◆ DATA FOR THE TASK:
· · ·

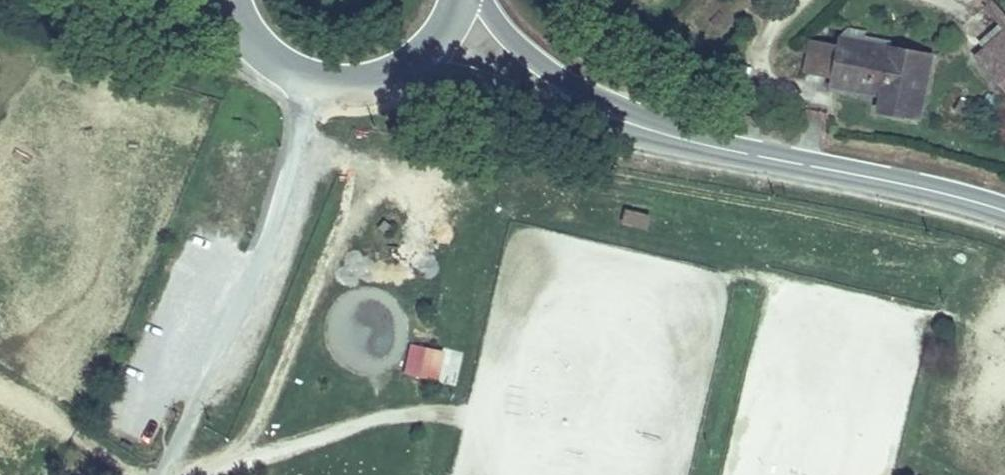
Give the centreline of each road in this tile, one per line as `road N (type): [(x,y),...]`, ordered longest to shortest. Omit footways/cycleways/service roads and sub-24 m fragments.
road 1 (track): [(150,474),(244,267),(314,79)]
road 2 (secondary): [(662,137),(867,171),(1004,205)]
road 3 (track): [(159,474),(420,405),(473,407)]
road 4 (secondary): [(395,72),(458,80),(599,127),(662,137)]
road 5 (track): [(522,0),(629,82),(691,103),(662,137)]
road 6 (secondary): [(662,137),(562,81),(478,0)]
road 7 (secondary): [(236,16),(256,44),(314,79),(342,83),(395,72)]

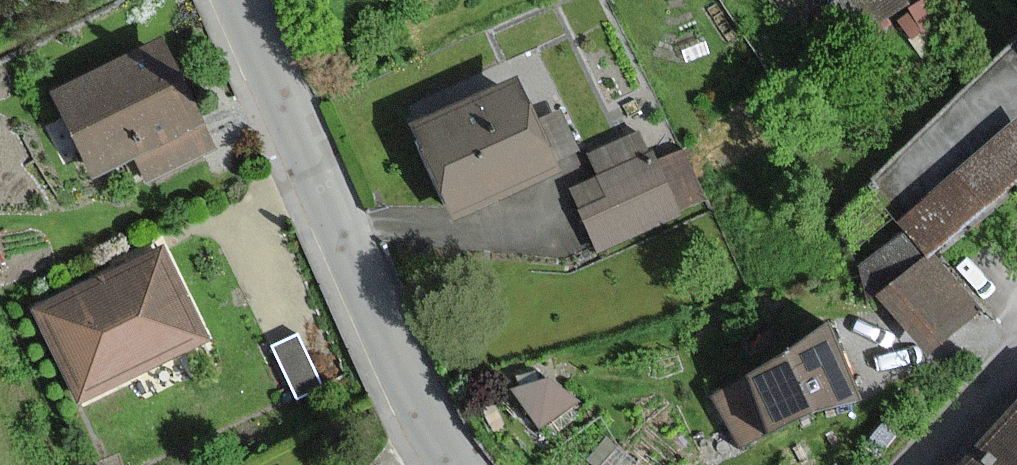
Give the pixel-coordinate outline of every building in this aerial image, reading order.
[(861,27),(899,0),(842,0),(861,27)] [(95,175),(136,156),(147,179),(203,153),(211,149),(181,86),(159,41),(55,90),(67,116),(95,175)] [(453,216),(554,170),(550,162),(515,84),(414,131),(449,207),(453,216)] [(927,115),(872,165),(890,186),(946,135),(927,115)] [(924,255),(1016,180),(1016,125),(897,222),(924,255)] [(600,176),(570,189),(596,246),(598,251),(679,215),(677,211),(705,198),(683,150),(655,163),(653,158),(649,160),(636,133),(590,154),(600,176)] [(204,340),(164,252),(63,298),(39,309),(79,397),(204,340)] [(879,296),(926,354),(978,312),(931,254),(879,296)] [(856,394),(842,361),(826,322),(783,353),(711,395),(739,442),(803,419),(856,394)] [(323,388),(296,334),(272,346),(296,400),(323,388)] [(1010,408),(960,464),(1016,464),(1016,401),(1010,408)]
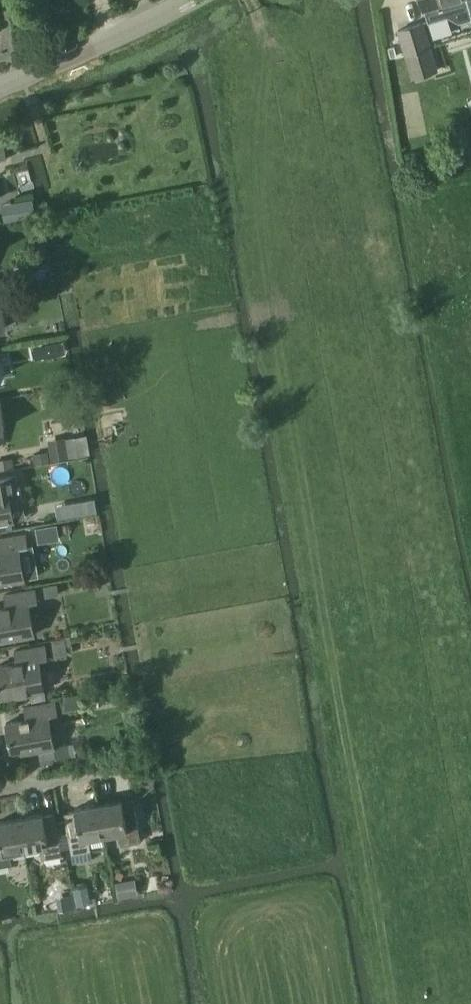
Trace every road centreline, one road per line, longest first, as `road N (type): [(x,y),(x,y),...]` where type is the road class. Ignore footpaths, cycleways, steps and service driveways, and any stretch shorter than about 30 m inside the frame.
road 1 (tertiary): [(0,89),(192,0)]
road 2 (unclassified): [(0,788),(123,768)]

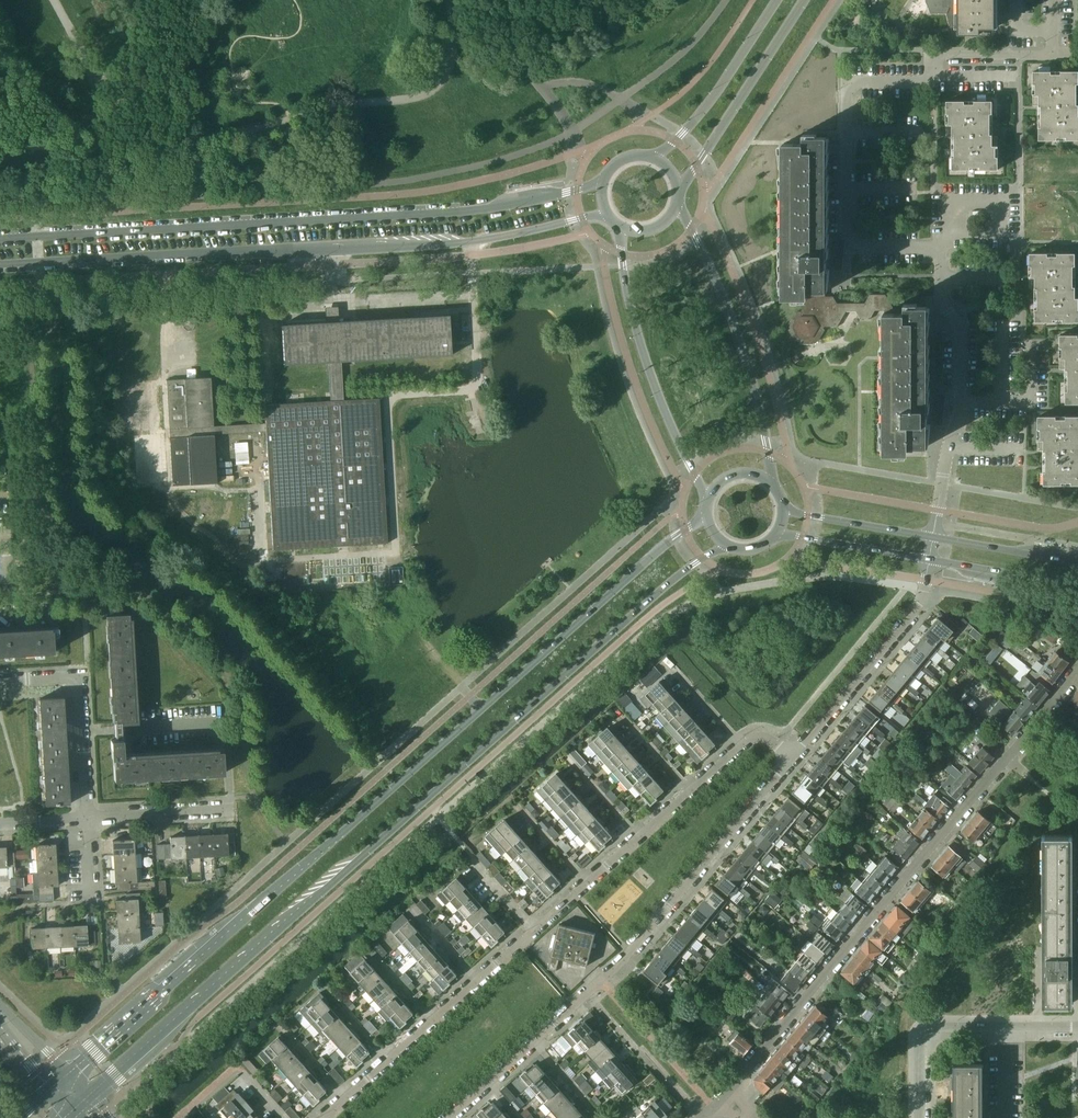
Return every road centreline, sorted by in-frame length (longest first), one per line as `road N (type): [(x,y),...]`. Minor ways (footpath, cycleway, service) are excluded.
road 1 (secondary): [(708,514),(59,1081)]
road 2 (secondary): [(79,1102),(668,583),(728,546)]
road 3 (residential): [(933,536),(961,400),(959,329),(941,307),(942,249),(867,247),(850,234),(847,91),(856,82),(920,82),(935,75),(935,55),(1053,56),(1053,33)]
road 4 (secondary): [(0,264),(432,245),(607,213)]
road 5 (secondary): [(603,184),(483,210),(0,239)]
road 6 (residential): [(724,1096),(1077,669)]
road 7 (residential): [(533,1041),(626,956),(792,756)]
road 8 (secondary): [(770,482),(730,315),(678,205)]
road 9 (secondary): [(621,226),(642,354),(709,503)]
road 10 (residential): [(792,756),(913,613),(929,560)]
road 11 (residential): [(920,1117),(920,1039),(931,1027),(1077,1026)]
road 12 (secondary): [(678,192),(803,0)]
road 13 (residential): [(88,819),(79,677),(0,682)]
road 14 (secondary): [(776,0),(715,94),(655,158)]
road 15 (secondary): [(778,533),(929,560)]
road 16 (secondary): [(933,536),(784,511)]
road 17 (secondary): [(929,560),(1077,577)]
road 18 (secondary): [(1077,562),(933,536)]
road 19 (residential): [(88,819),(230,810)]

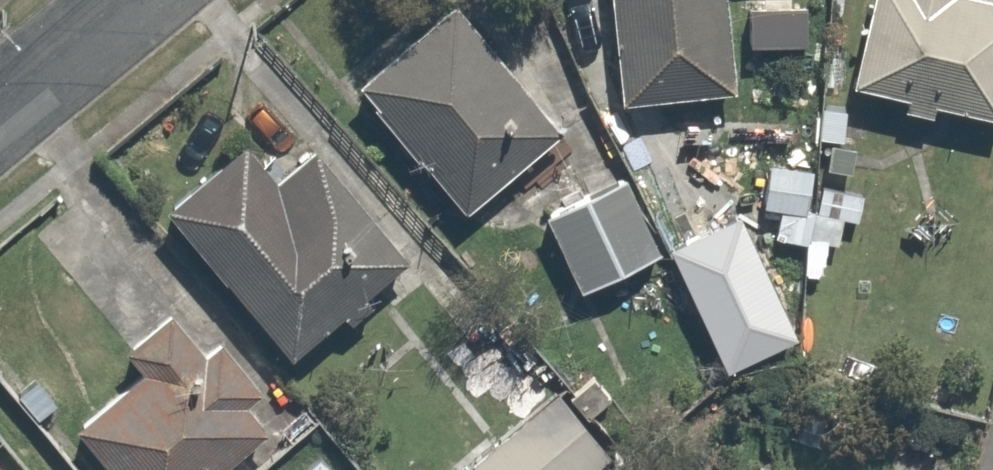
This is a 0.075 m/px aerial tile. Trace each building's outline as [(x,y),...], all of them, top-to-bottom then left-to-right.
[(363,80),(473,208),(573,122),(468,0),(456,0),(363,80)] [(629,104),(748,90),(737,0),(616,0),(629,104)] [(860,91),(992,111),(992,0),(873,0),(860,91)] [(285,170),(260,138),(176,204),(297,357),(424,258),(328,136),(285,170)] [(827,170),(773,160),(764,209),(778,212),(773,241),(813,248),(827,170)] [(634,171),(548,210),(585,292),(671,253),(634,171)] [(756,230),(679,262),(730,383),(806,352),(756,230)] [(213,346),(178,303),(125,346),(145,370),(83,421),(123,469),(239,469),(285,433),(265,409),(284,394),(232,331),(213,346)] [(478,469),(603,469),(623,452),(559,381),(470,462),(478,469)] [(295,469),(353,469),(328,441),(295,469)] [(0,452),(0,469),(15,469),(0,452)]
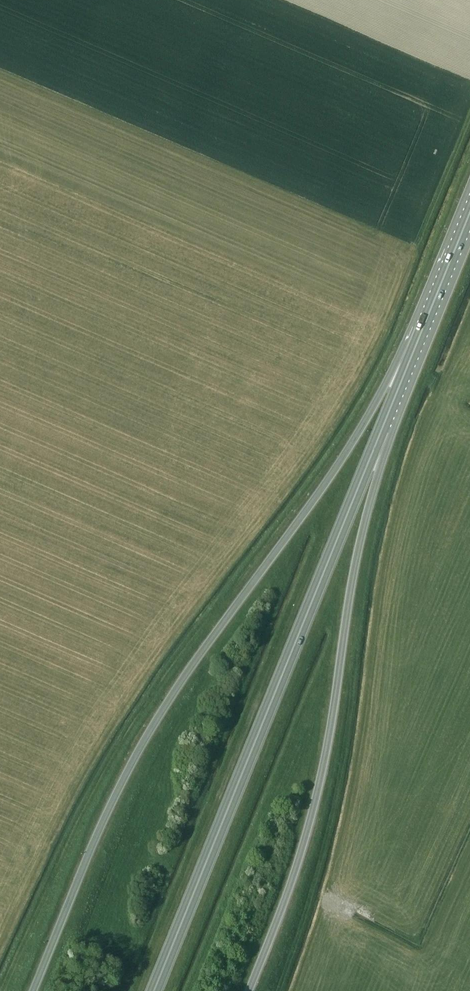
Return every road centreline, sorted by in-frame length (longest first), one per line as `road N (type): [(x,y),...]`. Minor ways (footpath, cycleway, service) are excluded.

· · ·

◆ EXERCISE REQUIREMENTS:
Reproduce all the data as it stands. The pictures are not part of the copy.

◆ RESULT BELOW:
Give the centreline of each road in this tile, one per line as `road N (type): [(x,y),...]`, ordered longest to shortest. Omit footways/cycleways/service roads and sub-24 m fragments.
road 1 (track): [(150,474),(244,267),(314,79)]
road 2 (secondary): [(662,137),(867,171),(1004,205)]
road 3 (track): [(159,474),(420,405),(473,407)]
road 4 (secondary): [(395,72),(458,80),(599,127),(662,137)]
road 5 (track): [(522,0),(629,82),(691,103),(662,137)]
road 6 (secondary): [(662,137),(562,81),(478,0)]
road 7 (secondary): [(236,16),(256,44),(314,79),(342,83),(395,72)]

Give the pixel-coordinate outline of every building in this aerial image, reading order.
[(861,27),(899,0),(842,0),(861,27)] [(95,175),(136,156),(147,179),(203,153),(211,149),(181,86),(159,41),(55,90),(67,116),(95,175)] [(453,216),(554,170),(550,162),(515,84),(414,131),(449,207),(453,216)] [(927,115),(872,165),(890,186),(946,135),(927,115)] [(924,255),(1016,180),(1016,125),(897,222),(924,255)] [(600,176),(570,189),(596,246),(598,251),(679,215),(677,211),(705,198),(683,150),(655,163),(653,158),(649,160),(636,133),(590,154),(600,176)] [(204,340),(164,252),(63,298),(39,309),(79,397),(204,340)] [(879,296),(926,354),(978,312),(931,254),(879,296)] [(856,394),(842,361),(826,322),(783,353),(711,395),(739,442),(803,419),(856,394)] [(323,388),(296,334),(272,346),(296,400),(323,388)] [(1010,408),(960,464),(1016,464),(1016,401),(1010,408)]
Trace every road centreline, one road per line, longest first, as `road N (type): [(x,y),(x,y),...]` where type is the road class. Ignore footpaths, cycleways, steps and service driveways, and any stretch shorter than about 30 m inside the frame.
road 1 (tertiary): [(0,89),(192,0)]
road 2 (unclassified): [(0,788),(123,768)]

Return every road centreline, sorted by in-frame length (longest first), one per line as `road N (type): [(x,y),...]`. Minor ways (footpath, cycleway, service) are excluded.
road 1 (secondary): [(708,514),(59,1081)]
road 2 (secondary): [(79,1102),(668,583),(728,546)]
road 3 (residential): [(933,536),(961,400),(959,329),(941,307),(942,249),(867,247),(850,234),(847,91),(856,82),(920,82),(935,75),(935,55),(1053,56),(1053,33)]
road 4 (secondary): [(0,264),(432,245),(607,213)]
road 5 (secondary): [(603,184),(483,210),(0,239)]
road 6 (residential): [(724,1096),(1077,669)]
road 7 (residential): [(533,1041),(626,956),(792,756)]
road 8 (secondary): [(770,482),(730,315),(678,205)]
road 9 (secondary): [(621,226),(642,354),(709,503)]
road 10 (residential): [(792,756),(913,613),(929,560)]
road 11 (residential): [(920,1117),(920,1039),(931,1027),(1077,1026)]
road 12 (secondary): [(678,192),(803,0)]
road 13 (residential): [(88,819),(79,677),(0,682)]
road 14 (secondary): [(776,0),(715,94),(655,158)]
road 15 (secondary): [(778,533),(929,560)]
road 16 (secondary): [(933,536),(784,511)]
road 17 (secondary): [(929,560),(1077,577)]
road 18 (secondary): [(1077,562),(933,536)]
road 19 (residential): [(88,819),(230,810)]

This is a 0.075 m/px aerial tile. Trace each building's outline as [(x,y),...], all of them, top-to-bottom then left-to-right.
[(363,80),(473,208),(573,122),(468,0),(456,0),(363,80)] [(629,104),(748,90),(737,0),(616,0),(629,104)] [(860,91),(992,111),(992,0),(873,0),(860,91)] [(285,170),(260,138),(176,204),(297,357),(424,258),(328,136),(285,170)] [(827,170),(773,160),(764,209),(778,212),(773,241),(813,248),(827,170)] [(634,171),(548,210),(585,292),(671,253),(634,171)] [(756,230),(679,262),(730,383),(806,352),(756,230)] [(213,346),(178,303),(125,346),(145,370),(83,421),(123,469),(239,469),(285,433),(265,409),(284,394),(232,331),(213,346)] [(478,469),(603,469),(623,452),(559,381),(470,462),(478,469)] [(295,469),(353,469),(328,441),(295,469)] [(0,452),(0,469),(15,469),(0,452)]
Return every road centreline, sorted by in-frame length (longest first), one per line as `road N (type): [(x,y),...]`. Minor ways (footpath, cycleway, service) are excluded.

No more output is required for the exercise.